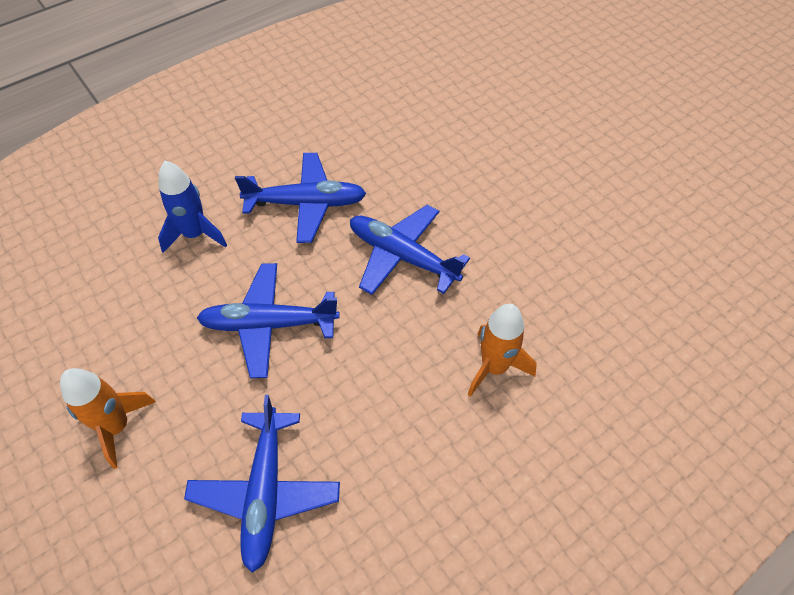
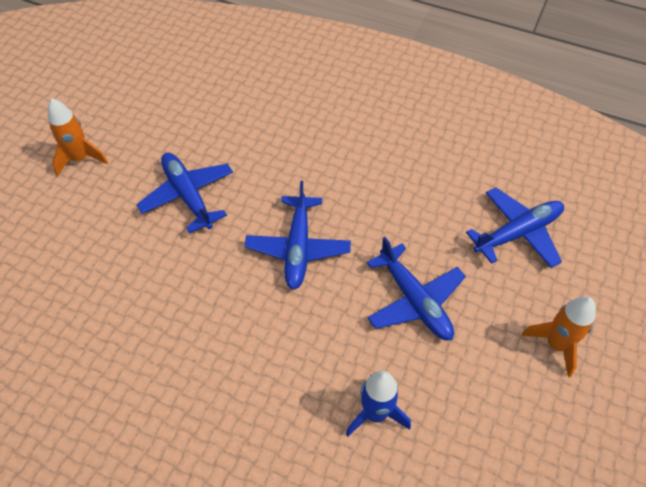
camera: 120 degrees left, 0 degrees up
(306, 204) = (287, 344): blue plane -> blue plane (188, 195)
(494, 367) = (351, 160): orange rocket -> orange rocket (80, 158)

WHAT IS EXPECTED
Leave the pictures out and set down the rest of the listing above exactly.

RESULT OF THE TASK
camera: 120 degrees left, 0 degrees up
(306, 204) = (287, 344): blue plane -> blue plane (188, 195)
(494, 367) = (351, 160): orange rocket -> orange rocket (80, 158)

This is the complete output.